### ASSIGNMENT
Tell how many lines of the data below have the string "plate" in them. Say nothing more.

Records drawn from a dataset:

Content starts

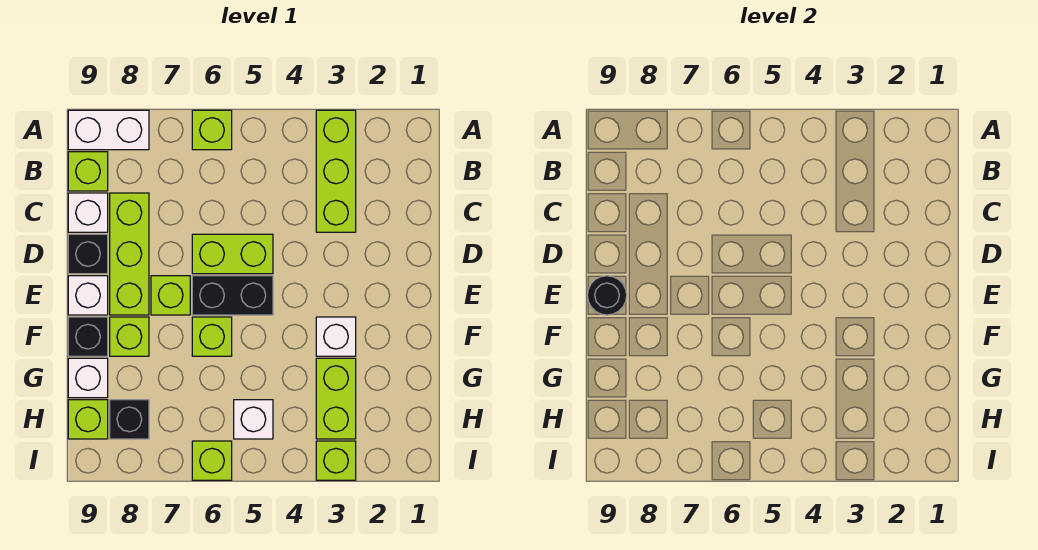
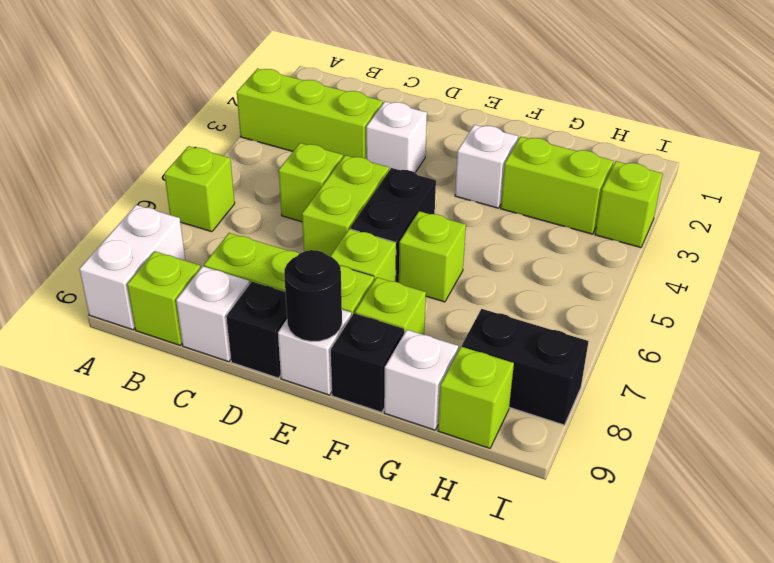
white brick H5 level 1 -> white brick D3 level 1
black brick H8 level 1 -> black brick H8:I8 level 1
lime brick I6 level 1 -> lime brick C5 level 1

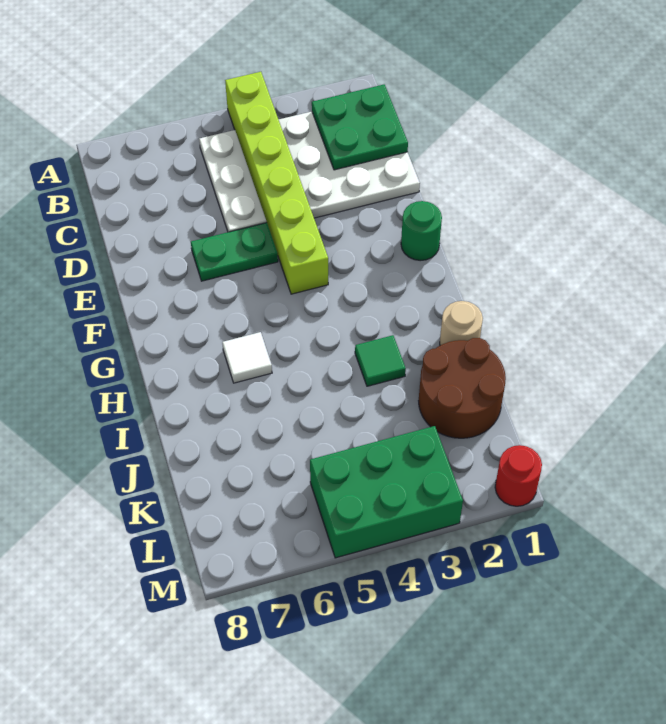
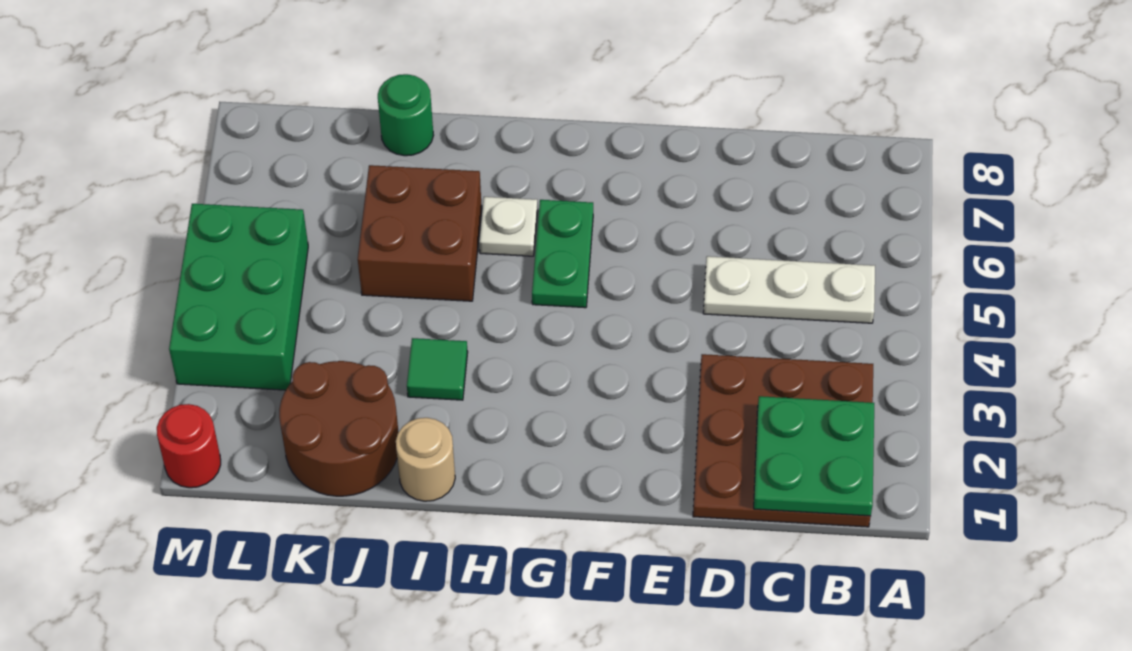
lime brick A4:F4 level 1 -> none
white plate B1:D3 level 1 -> brown plate B1:D3 level 1
green plate E5:E6 level 1 -> green plate G5:G6 level 1
green round brick F1 level 1 -> green round brick J8 level 1
white tile H6 level 1 -> white plate H6 level 1
none -> brown brick I5:J6 level 1

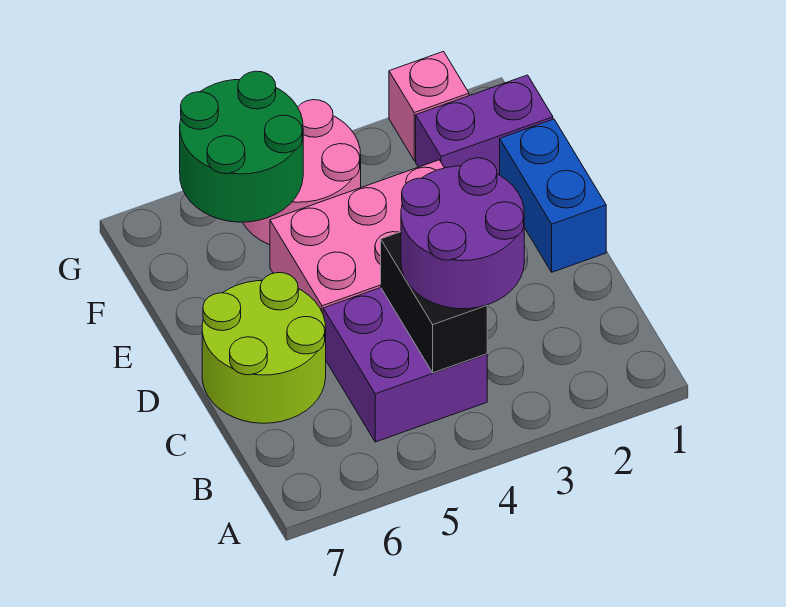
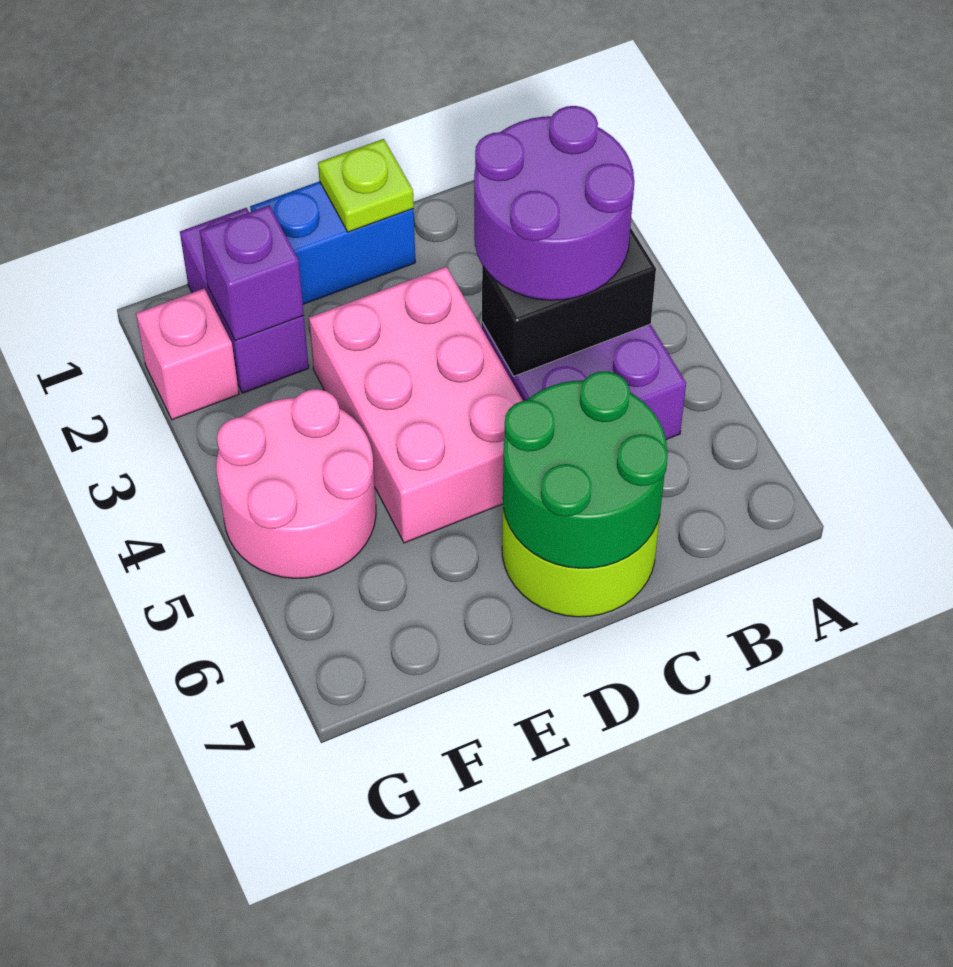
none -> lime plate D1 level 2
none -> purple brick F2 level 2
green round brick F5:G6 level 2 -> green round brick C6:D7 level 2

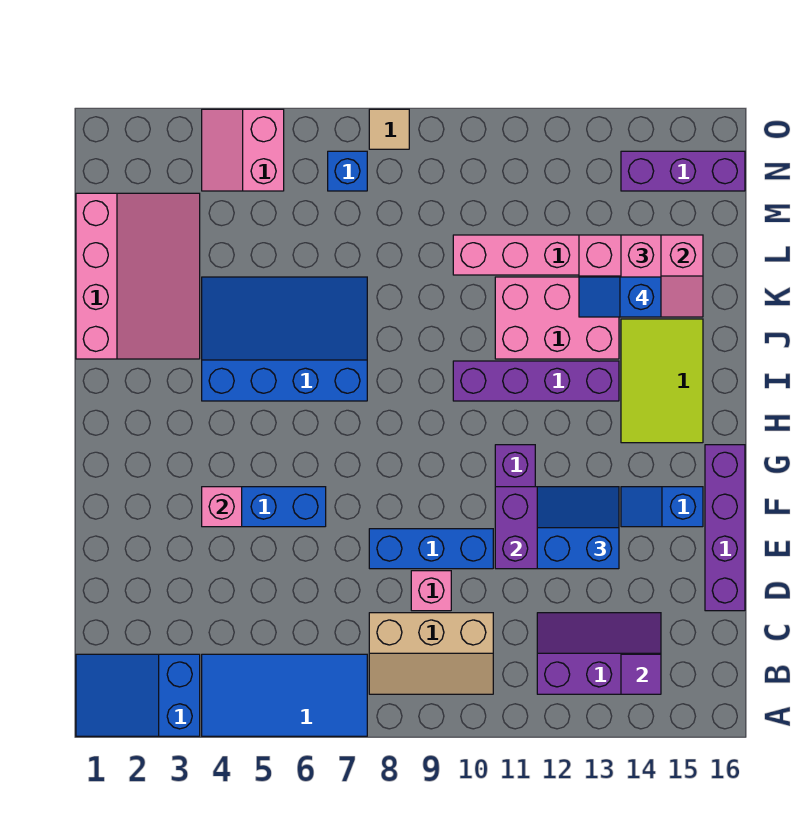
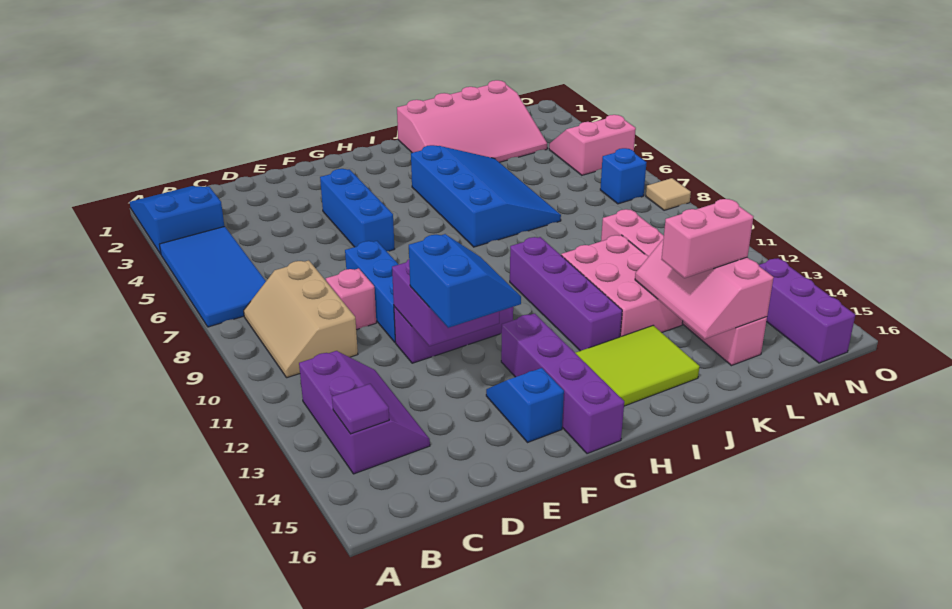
purple brick D16:G16 level 1 -> purple brick G13:G16 level 1
pink brick F4 level 2 -> none
blue slope K13:K14 level 4 top 14 -> none

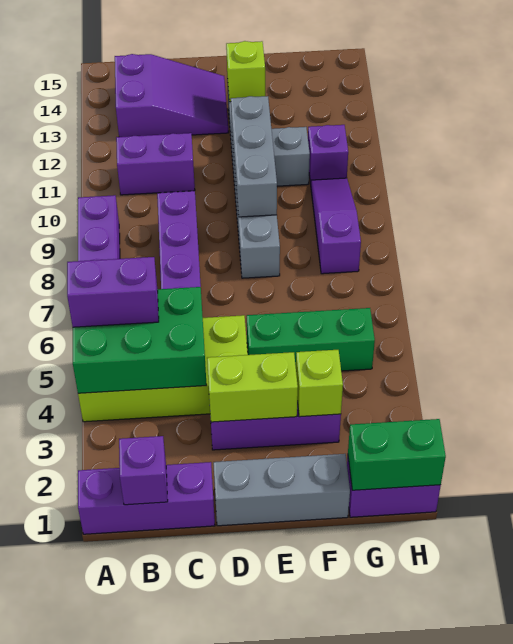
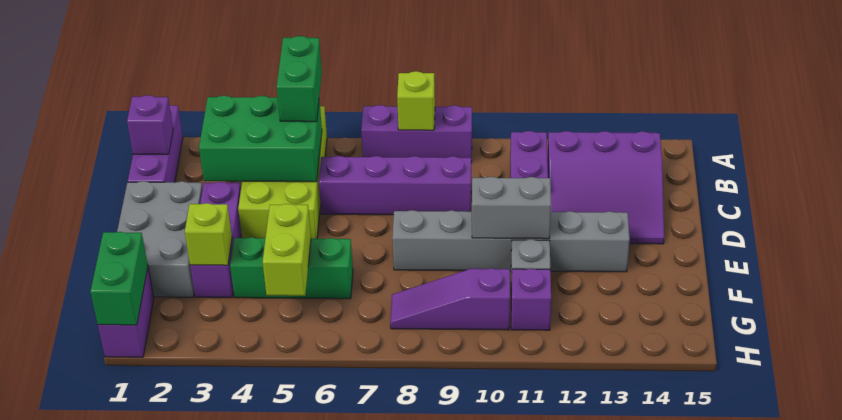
green brick A4:C5 level 2 -> green brick B3:C5 level 2
purple brick A5:B5 level 3 -> green brick A5:B5 level 3
purple slope B13:D14 level 1 top B -> purple slope B12:D14 level 1 top B
grey brick D1:F1 level 1 -> grey brick D1:F2 level 1
lime brick D3:E3 level 2 -> lime brick F5:G5 level 2
green brick E5:G5 level 1 -> green brick F4:F6 level 1
grey brick E9:E11 level 2 -> grey brick E10:E11 level 2
lime brick E13 level 2 -> lime brick A8 level 2
purple slope G8:G10 level 1 top 8 -> purple slope G8:G10 level 1 top 10

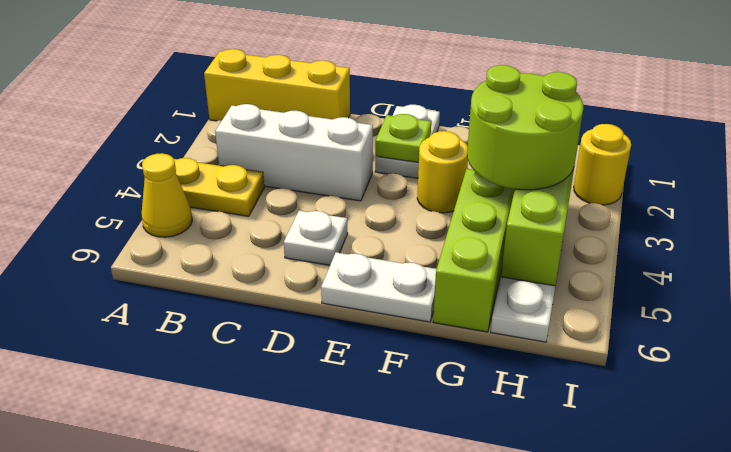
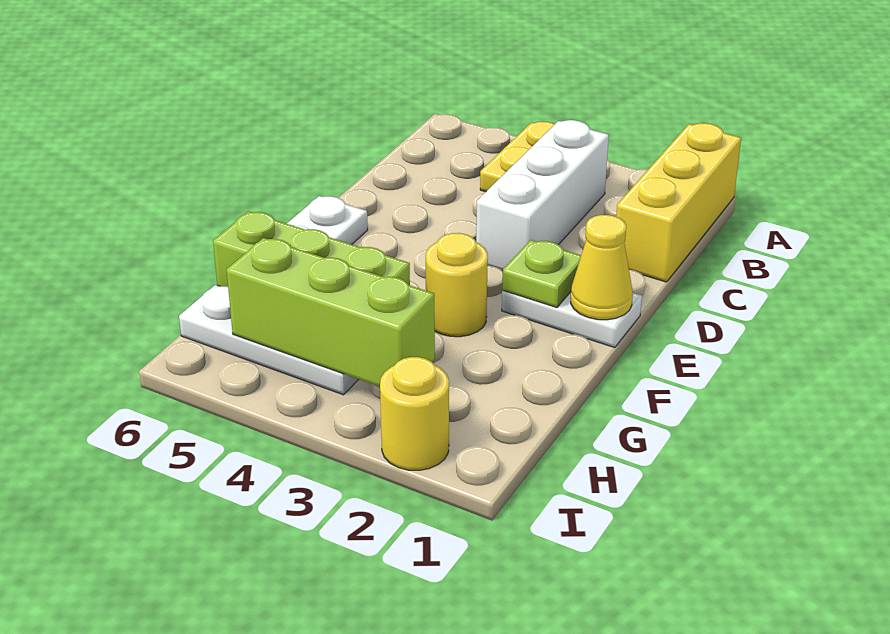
yellow cone A5 level 1 -> yellow cone E1 level 2
white plate D5 level 1 -> none
lime round brick G3:H4 level 3 -> none

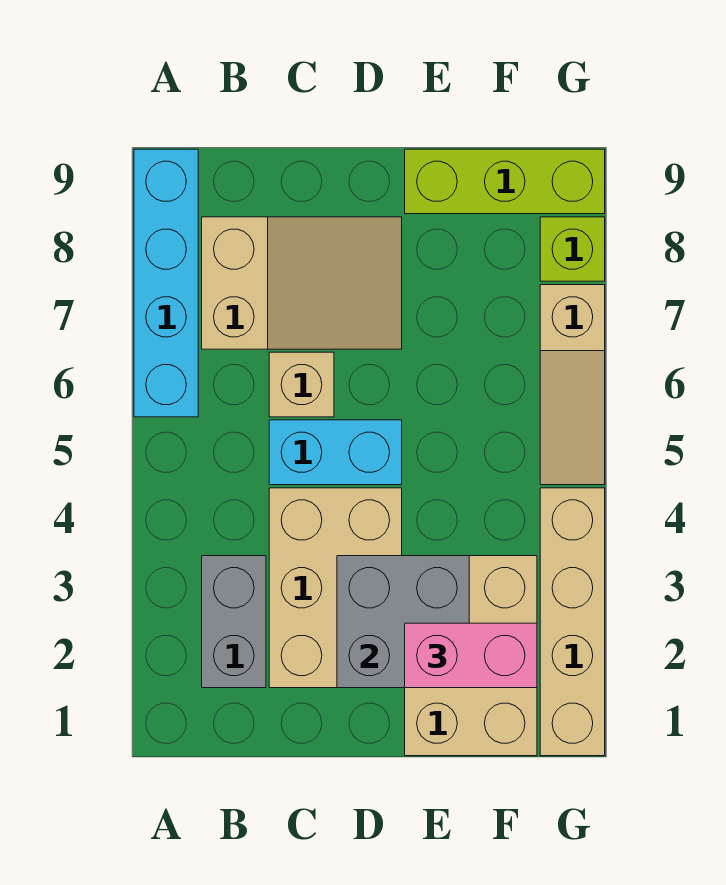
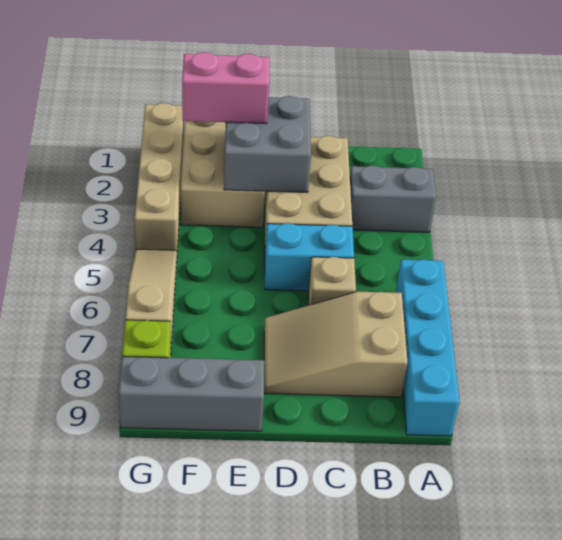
grey brick B2:B3 level 1 -> grey brick A3:B3 level 1
lime brick E9:G9 level 1 -> grey brick E9:G9 level 1

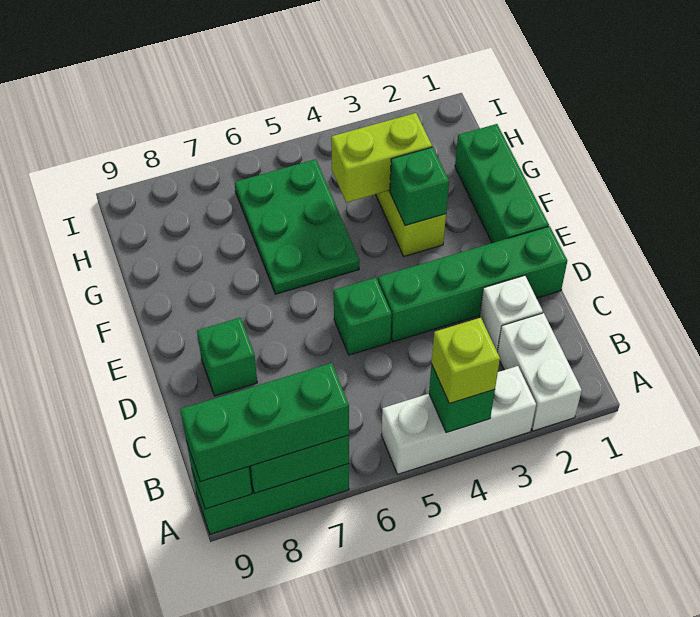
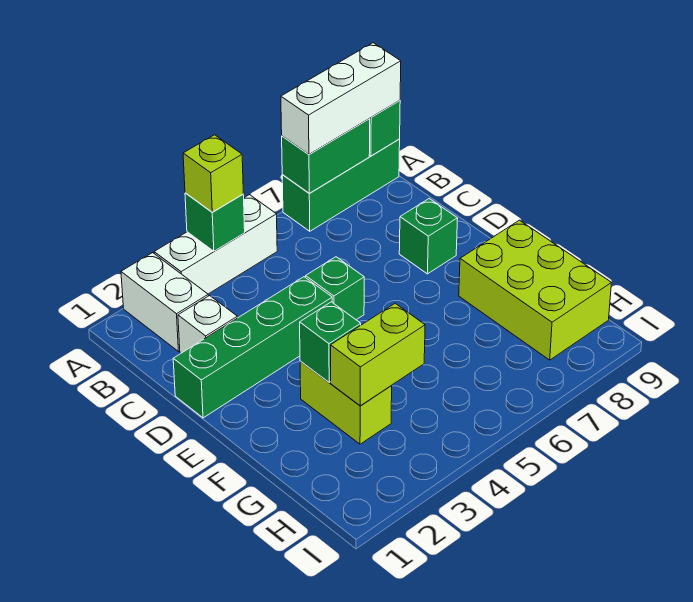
green brick A7:A9 level 3 -> white brick A7:A9 level 3
green brick E1:G1 level 1 -> none
green plate F5:H6 level 1 -> none
none -> lime brick F8:H9 level 1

Content ends

### WRITTEN RESPONSE
6